= Beginning of Section =
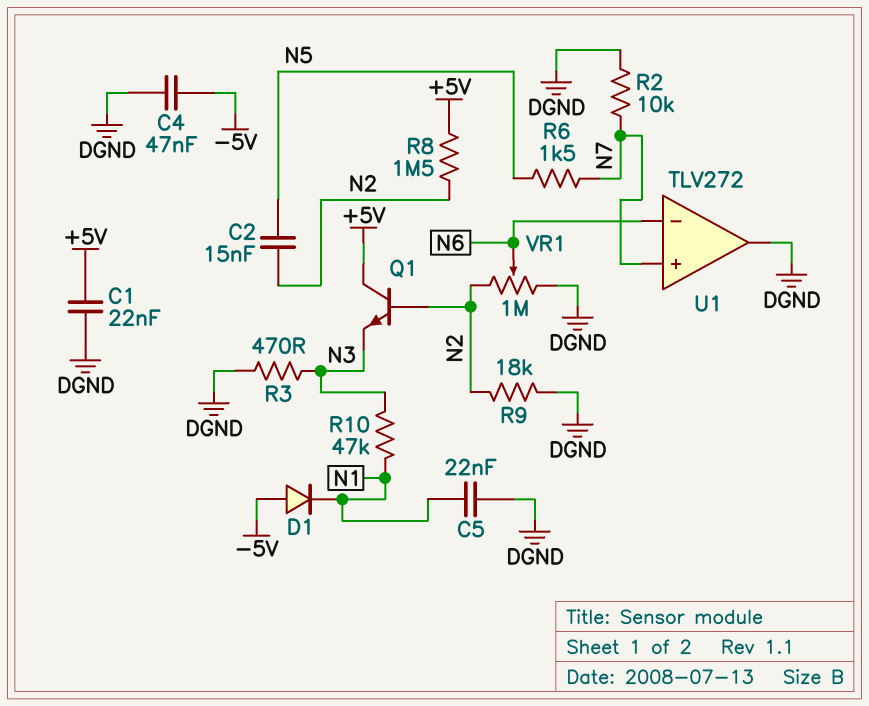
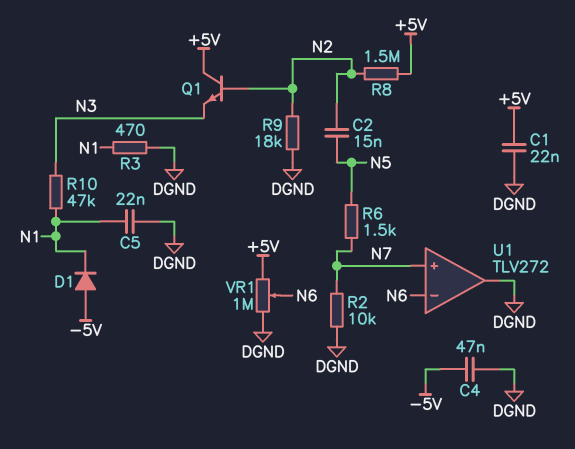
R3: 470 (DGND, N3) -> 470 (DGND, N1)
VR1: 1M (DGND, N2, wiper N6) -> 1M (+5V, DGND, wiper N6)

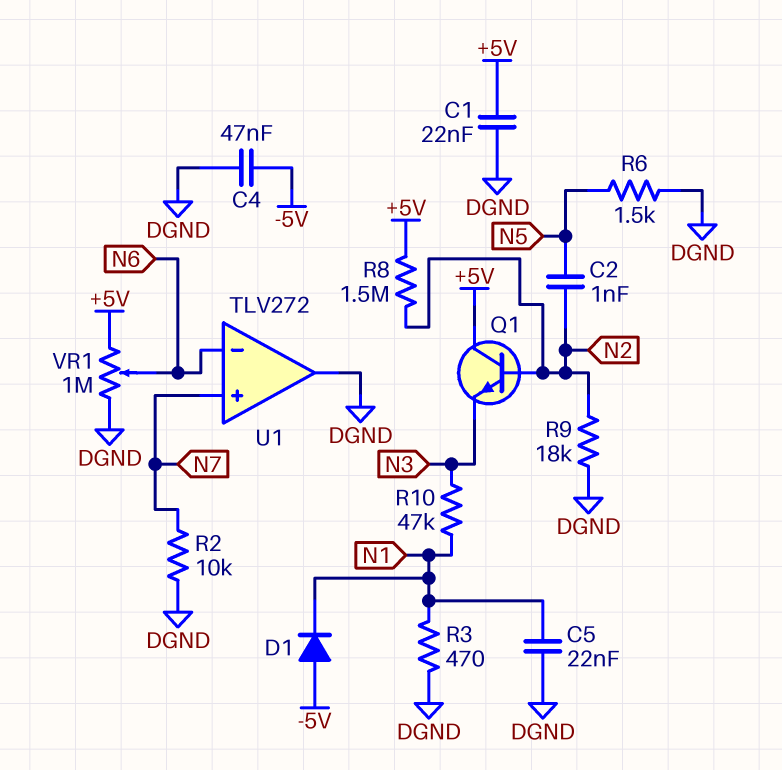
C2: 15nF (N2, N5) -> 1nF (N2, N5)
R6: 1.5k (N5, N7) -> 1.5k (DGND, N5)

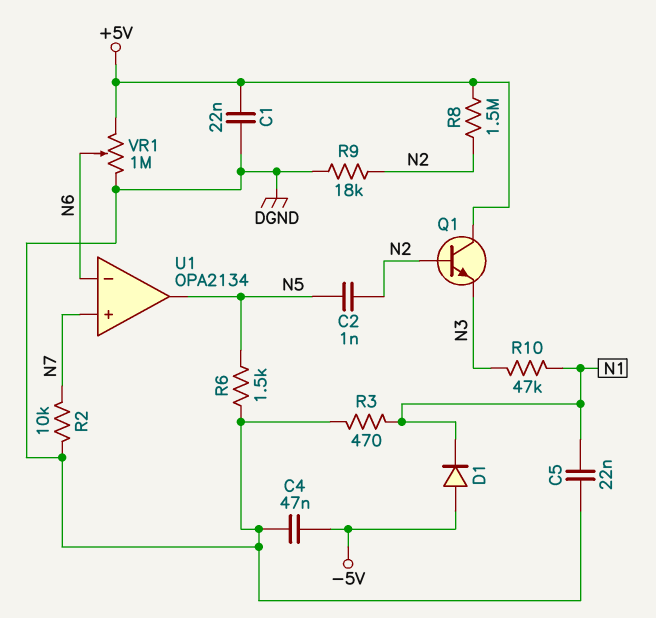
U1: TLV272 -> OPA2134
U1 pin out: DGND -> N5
= End of Section =
Exercise directions:
Could you reproduce every entry exactly, leaving out the pictures?

Result of the task:
R3: 470 (DGND, N3) -> 470 (DGND, N1)
VR1: 1M (DGND, N2, wiper N6) -> 1M (+5V, DGND, wiper N6)

C2: 15nF (N2, N5) -> 1nF (N2, N5)
R6: 1.5k (N5, N7) -> 1.5k (DGND, N5)

U1: TLV272 -> OPA2134
U1 pin out: DGND -> N5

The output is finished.